[MATERIAL TO PROCESS — start]
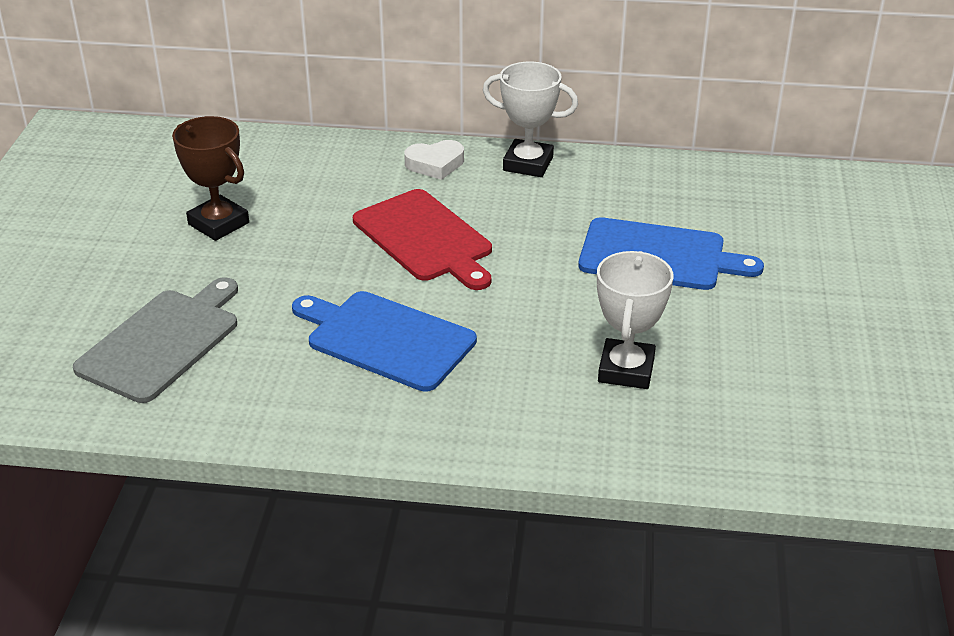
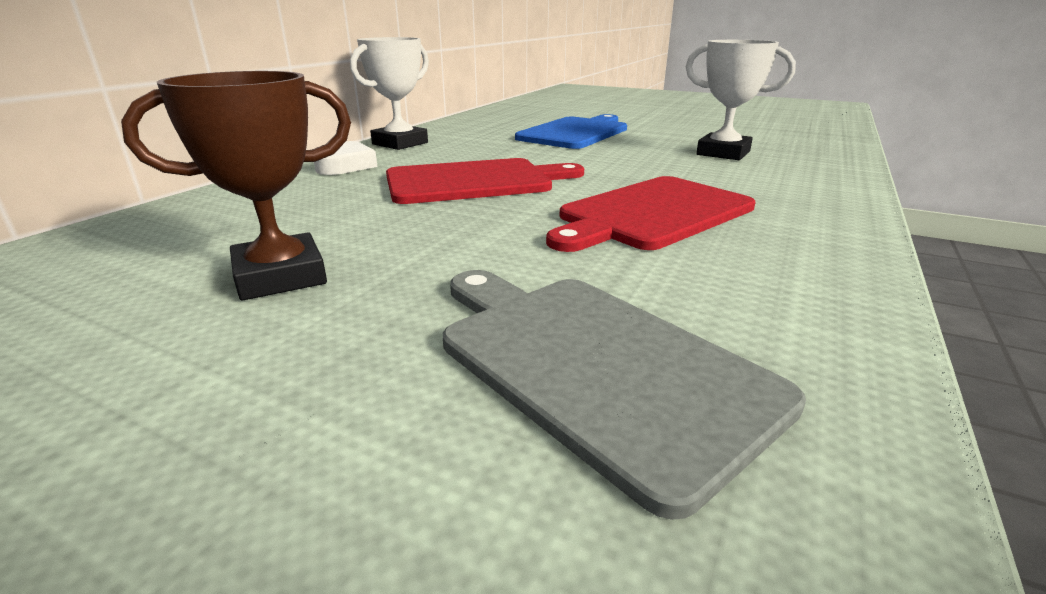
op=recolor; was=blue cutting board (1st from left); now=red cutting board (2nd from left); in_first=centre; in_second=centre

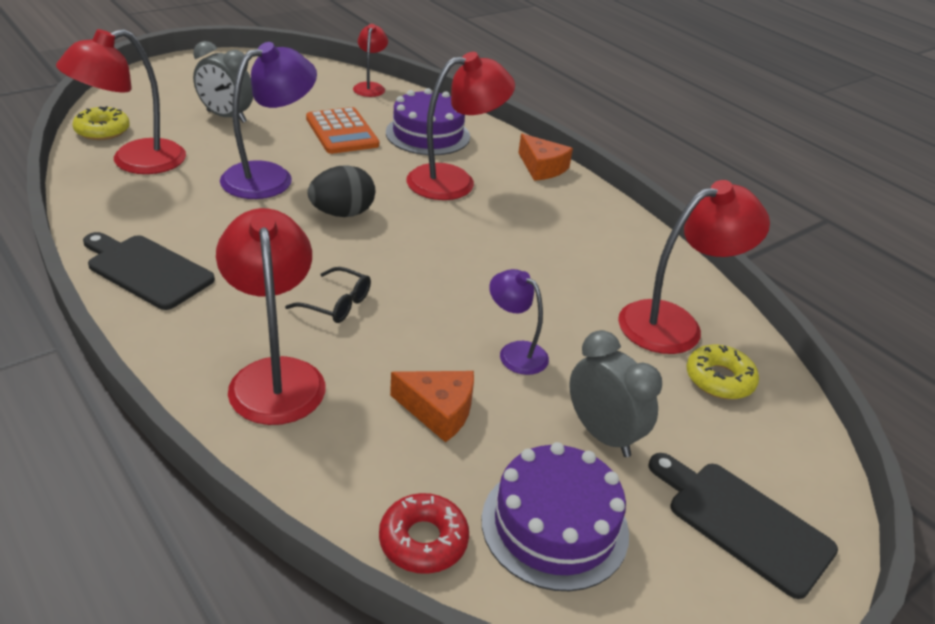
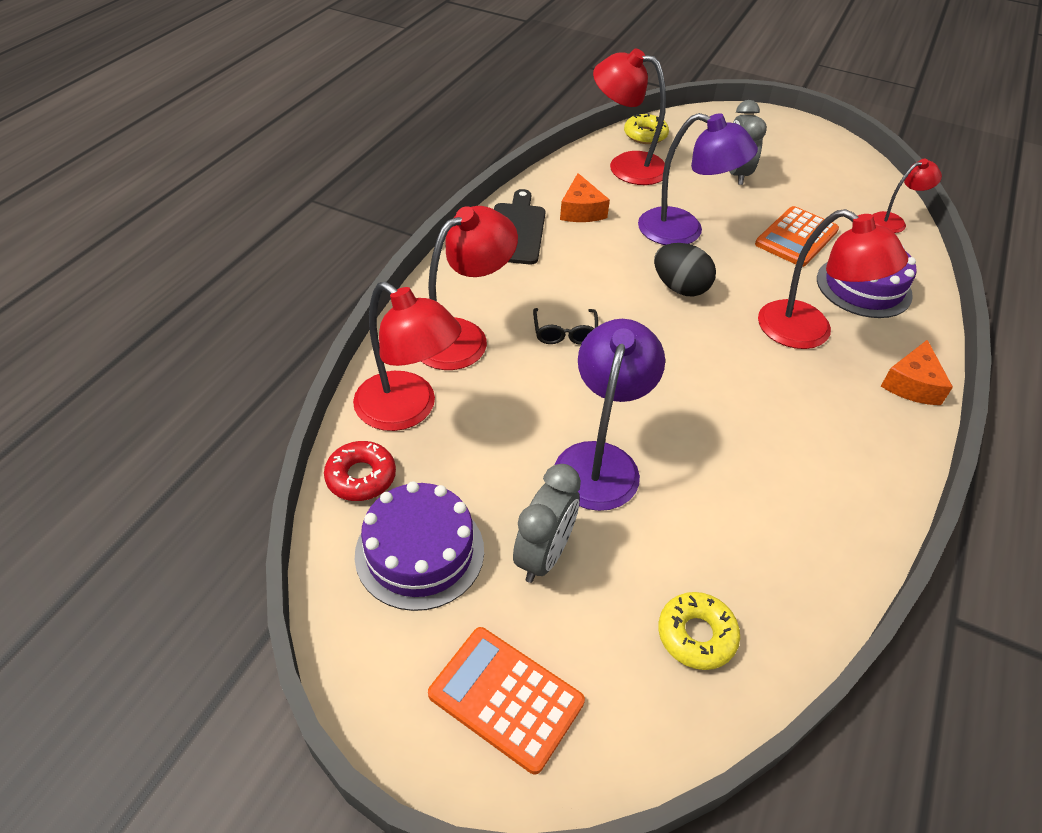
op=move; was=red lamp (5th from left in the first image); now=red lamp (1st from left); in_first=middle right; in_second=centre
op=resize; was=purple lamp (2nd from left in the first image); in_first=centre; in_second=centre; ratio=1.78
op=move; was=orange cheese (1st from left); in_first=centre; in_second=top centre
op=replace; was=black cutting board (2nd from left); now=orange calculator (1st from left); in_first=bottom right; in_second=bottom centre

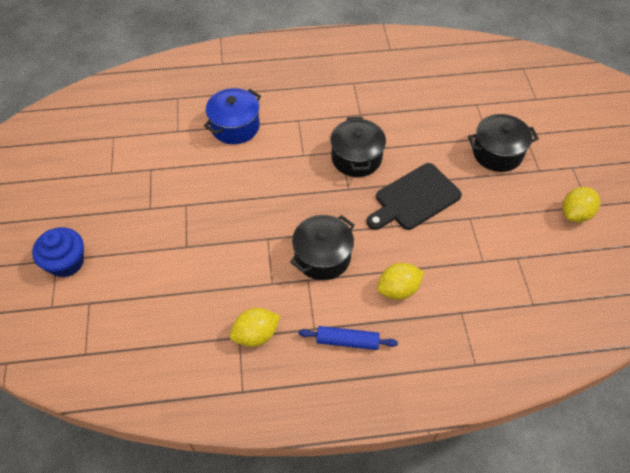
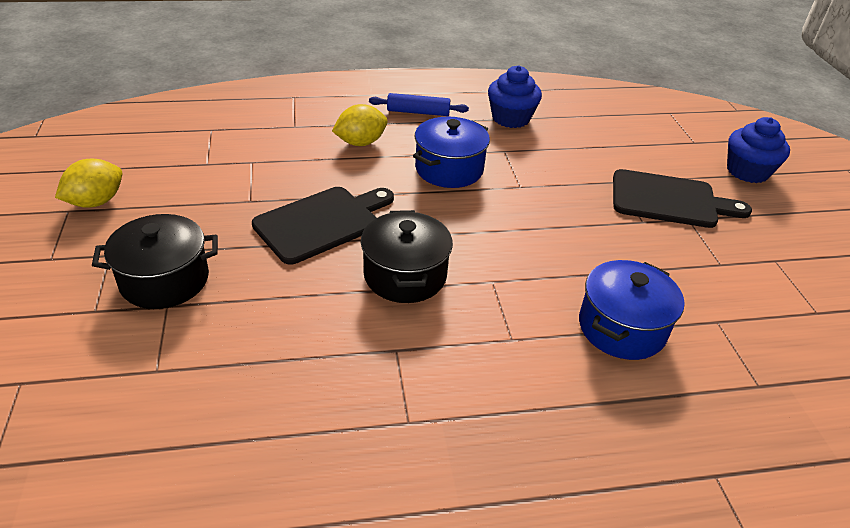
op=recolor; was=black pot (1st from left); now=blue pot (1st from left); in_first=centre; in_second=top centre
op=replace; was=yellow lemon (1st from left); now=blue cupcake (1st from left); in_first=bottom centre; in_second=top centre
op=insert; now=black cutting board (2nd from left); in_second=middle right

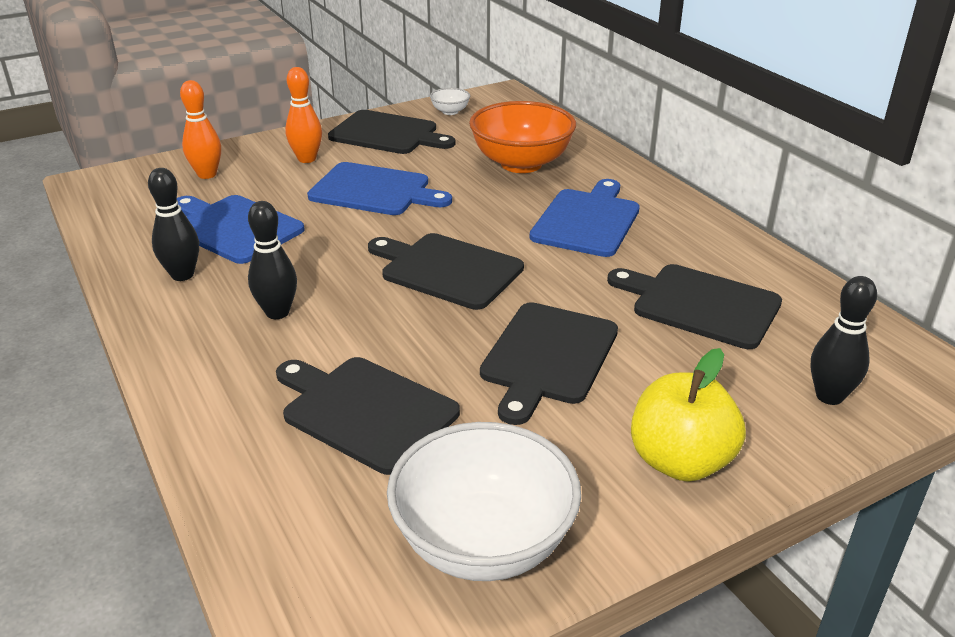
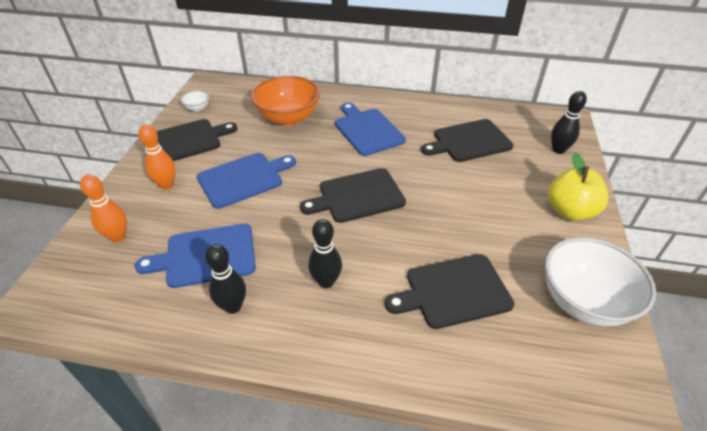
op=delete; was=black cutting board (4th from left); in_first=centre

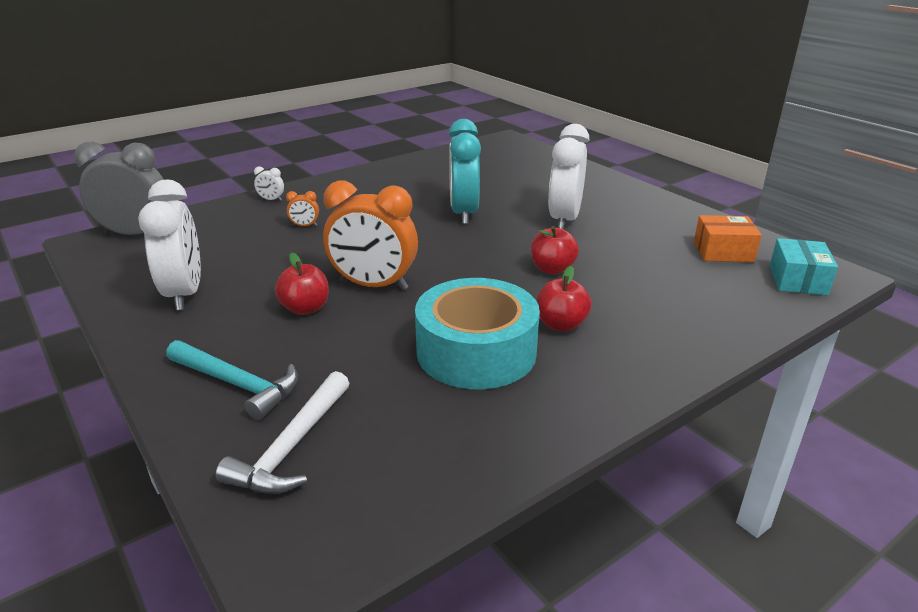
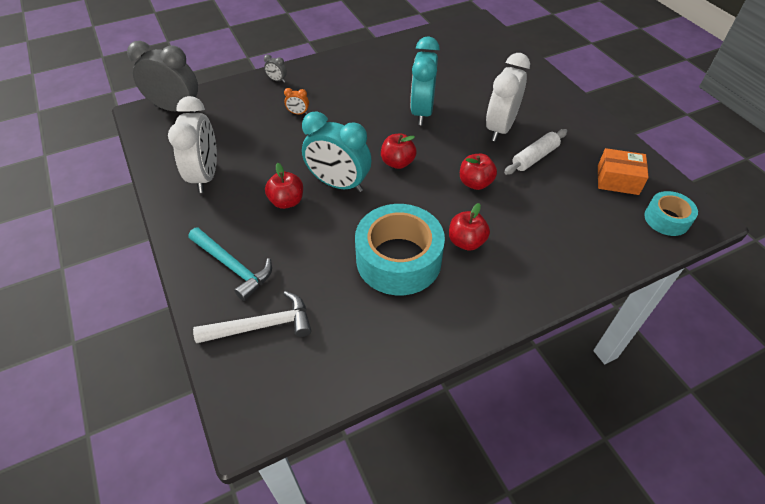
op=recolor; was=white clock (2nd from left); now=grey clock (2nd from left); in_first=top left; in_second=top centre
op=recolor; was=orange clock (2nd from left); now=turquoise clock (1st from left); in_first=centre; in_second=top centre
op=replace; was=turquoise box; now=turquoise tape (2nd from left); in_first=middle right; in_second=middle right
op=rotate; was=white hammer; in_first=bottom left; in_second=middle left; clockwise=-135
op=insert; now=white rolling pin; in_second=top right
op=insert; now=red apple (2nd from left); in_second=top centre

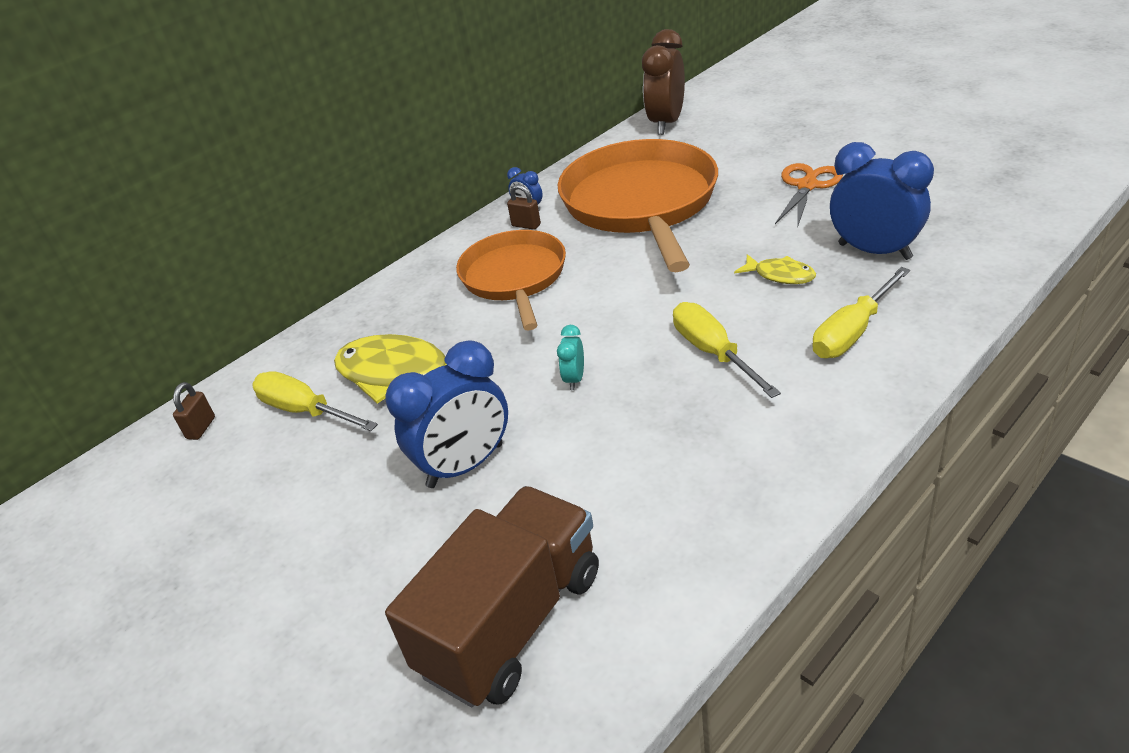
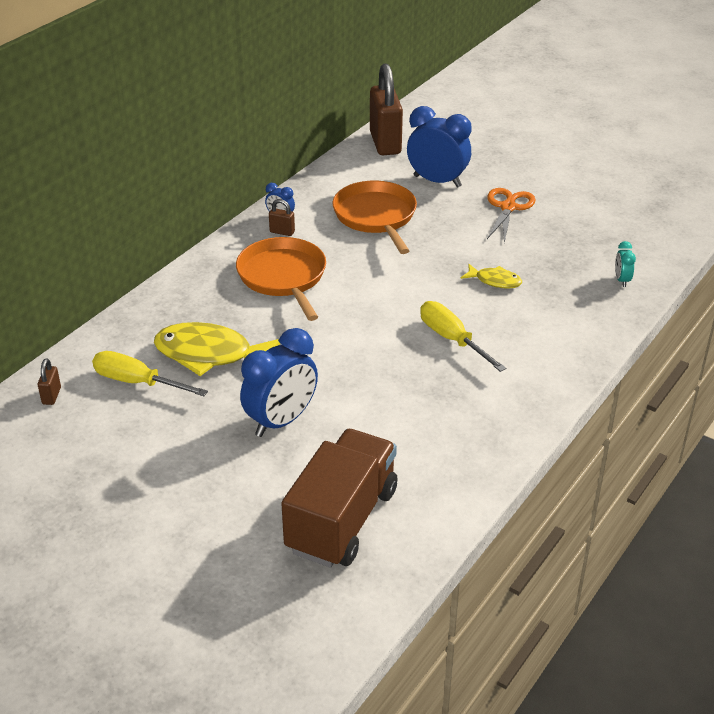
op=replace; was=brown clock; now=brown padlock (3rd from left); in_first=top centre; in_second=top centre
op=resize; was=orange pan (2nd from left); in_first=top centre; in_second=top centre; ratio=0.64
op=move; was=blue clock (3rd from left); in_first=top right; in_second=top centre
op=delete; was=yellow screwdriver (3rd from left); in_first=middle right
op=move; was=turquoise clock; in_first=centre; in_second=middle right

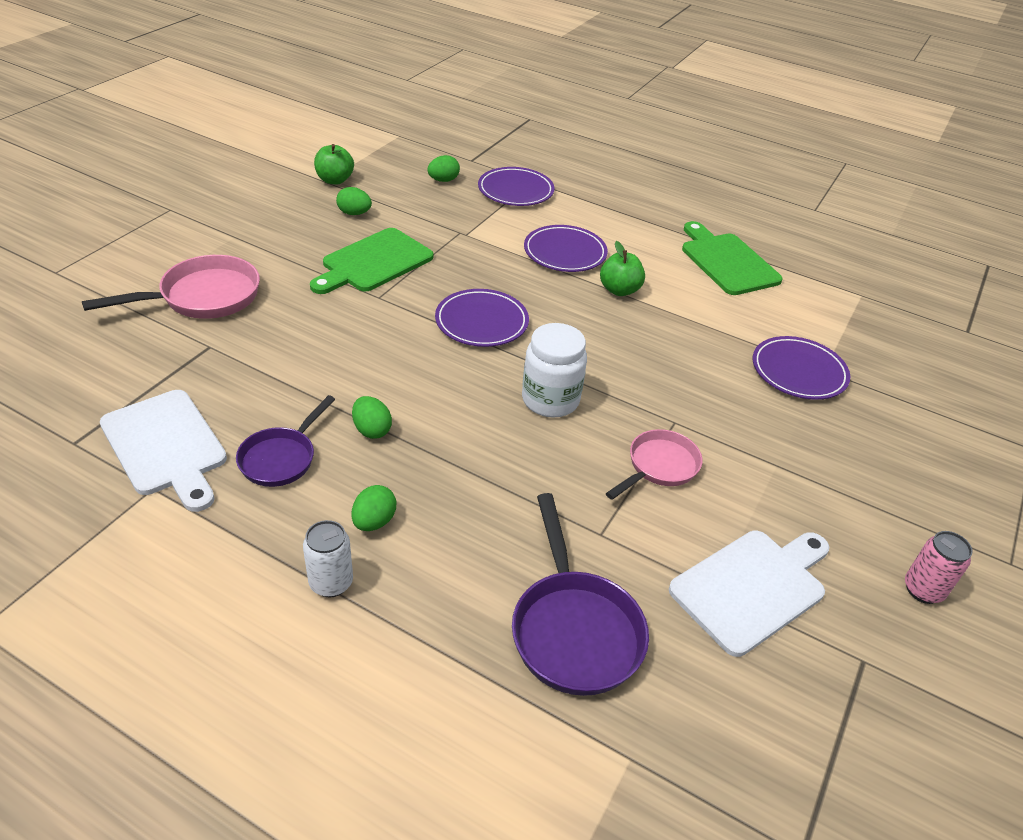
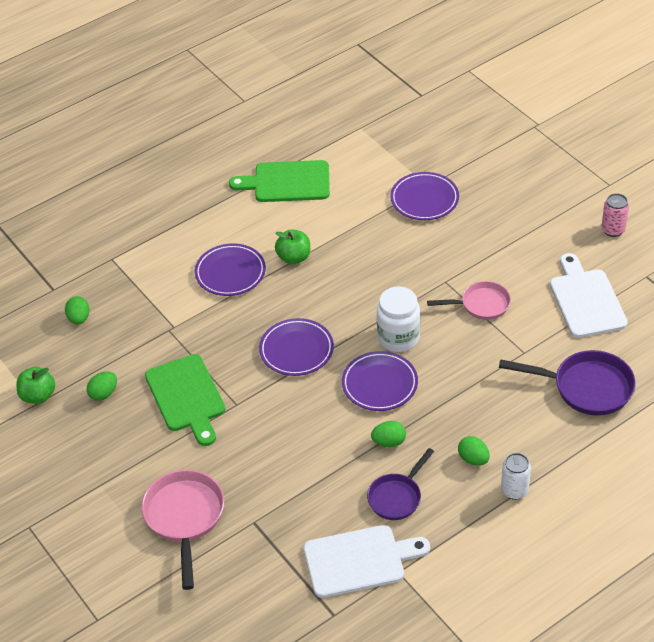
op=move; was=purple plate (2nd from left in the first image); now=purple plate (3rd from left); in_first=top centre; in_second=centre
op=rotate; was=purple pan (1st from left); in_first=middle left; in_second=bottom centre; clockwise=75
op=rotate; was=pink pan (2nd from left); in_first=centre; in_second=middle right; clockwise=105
[MATERIAL TO PROCESS — finish]
*WHAT YOU ARE ASKED TO DO*. The records above should be retyped in full and exactly; omit the pictures.

*SOLUTION TO THIS PROBLEM*.
op=recolor; was=blue cutting board (1st from left); now=red cutting board (2nd from left); in_first=centre; in_second=centre

op=move; was=red lamp (5th from left in the first image); now=red lamp (1st from left); in_first=middle right; in_second=centre
op=resize; was=purple lamp (2nd from left in the first image); in_first=centre; in_second=centre; ratio=1.78
op=move; was=orange cheese (1st from left); in_first=centre; in_second=top centre
op=replace; was=black cutting board (2nd from left); now=orange calculator (1st from left); in_first=bottom right; in_second=bottom centre

op=recolor; was=black pot (1st from left); now=blue pot (1st from left); in_first=centre; in_second=top centre
op=replace; was=yellow lemon (1st from left); now=blue cupcake (1st from left); in_first=bottom centre; in_second=top centre
op=insert; now=black cutting board (2nd from left); in_second=middle right

op=delete; was=black cutting board (4th from left); in_first=centre

op=recolor; was=white clock (2nd from left); now=grey clock (2nd from left); in_first=top left; in_second=top centre
op=recolor; was=orange clock (2nd from left); now=turquoise clock (1st from left); in_first=centre; in_second=top centre
op=replace; was=turquoise box; now=turquoise tape (2nd from left); in_first=middle right; in_second=middle right
op=rotate; was=white hammer; in_first=bottom left; in_second=middle left; clockwise=-135
op=insert; now=white rolling pin; in_second=top right
op=insert; now=red apple (2nd from left); in_second=top centre

op=replace; was=brown clock; now=brown padlock (3rd from left); in_first=top centre; in_second=top centre
op=resize; was=orange pan (2nd from left); in_first=top centre; in_second=top centre; ratio=0.64
op=move; was=blue clock (3rd from left); in_first=top right; in_second=top centre
op=delete; was=yellow screwdriver (3rd from left); in_first=middle right
op=move; was=turquoise clock; in_first=centre; in_second=middle right

op=move; was=purple plate (2nd from left in the first image); now=purple plate (3rd from left); in_first=top centre; in_second=centre
op=rotate; was=purple pan (1st from left); in_first=middle left; in_second=bottom centre; clockwise=75
op=rotate; was=pink pan (2nd from left); in_first=centre; in_second=middle right; clockwise=105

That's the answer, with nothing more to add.